Problem: When you reach the line containing "camera: 120 degrees left, 5 degrees down" in the data below, reproduce it and every line that follows, exactly and without additions.

[Saved entries]
------------------------------
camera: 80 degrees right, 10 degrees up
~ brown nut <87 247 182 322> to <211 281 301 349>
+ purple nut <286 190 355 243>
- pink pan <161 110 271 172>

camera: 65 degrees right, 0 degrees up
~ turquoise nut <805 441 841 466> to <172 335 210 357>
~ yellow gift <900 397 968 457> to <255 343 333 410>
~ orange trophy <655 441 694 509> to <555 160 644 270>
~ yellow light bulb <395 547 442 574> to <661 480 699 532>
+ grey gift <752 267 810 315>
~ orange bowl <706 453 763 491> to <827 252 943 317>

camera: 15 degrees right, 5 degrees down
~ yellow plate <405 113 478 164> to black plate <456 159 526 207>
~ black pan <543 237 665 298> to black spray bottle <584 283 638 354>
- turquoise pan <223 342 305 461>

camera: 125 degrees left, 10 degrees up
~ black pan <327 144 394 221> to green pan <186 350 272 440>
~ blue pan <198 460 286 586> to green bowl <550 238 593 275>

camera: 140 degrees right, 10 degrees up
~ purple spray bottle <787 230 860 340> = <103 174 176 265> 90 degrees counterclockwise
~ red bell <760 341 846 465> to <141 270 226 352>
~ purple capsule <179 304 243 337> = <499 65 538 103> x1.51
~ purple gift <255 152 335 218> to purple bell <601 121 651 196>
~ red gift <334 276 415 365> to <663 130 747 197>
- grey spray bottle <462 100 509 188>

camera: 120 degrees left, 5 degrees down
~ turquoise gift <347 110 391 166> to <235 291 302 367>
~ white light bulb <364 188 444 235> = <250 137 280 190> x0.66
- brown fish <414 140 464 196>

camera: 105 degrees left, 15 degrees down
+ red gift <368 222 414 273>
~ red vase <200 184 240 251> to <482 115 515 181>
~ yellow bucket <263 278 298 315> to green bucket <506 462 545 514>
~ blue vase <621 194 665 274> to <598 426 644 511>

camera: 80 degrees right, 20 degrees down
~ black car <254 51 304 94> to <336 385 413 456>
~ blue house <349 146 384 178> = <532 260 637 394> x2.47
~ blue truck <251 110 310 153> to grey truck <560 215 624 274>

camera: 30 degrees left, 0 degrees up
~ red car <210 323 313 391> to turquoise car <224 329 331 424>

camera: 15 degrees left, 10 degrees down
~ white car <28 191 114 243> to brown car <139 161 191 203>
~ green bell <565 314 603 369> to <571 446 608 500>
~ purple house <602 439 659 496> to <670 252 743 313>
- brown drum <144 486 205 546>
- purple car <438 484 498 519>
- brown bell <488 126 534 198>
------------------------------
Exercise answer:
camera: 120 degrees left, 5 degrees down
~ turquoise gift <347 110 391 166> to <235 291 302 367>
~ white light bulb <364 188 444 235> = <250 137 280 190> x0.66
- brown fish <414 140 464 196>

camera: 105 degrees left, 15 degrees down
+ red gift <368 222 414 273>
~ red vase <200 184 240 251> to <482 115 515 181>
~ yellow bucket <263 278 298 315> to green bucket <506 462 545 514>
~ blue vase <621 194 665 274> to <598 426 644 511>

camera: 80 degrees right, 20 degrees down
~ black car <254 51 304 94> to <336 385 413 456>
~ blue house <349 146 384 178> = <532 260 637 394> x2.47
~ blue truck <251 110 310 153> to grey truck <560 215 624 274>

camera: 30 degrees left, 0 degrees up
~ red car <210 323 313 391> to turquoise car <224 329 331 424>

camera: 15 degrees left, 10 degrees down
~ white car <28 191 114 243> to brown car <139 161 191 203>
~ green bell <565 314 603 369> to <571 446 608 500>
~ purple house <602 439 659 496> to <670 252 743 313>
- brown drum <144 486 205 546>
- purple car <438 484 498 519>
- brown bell <488 126 534 198>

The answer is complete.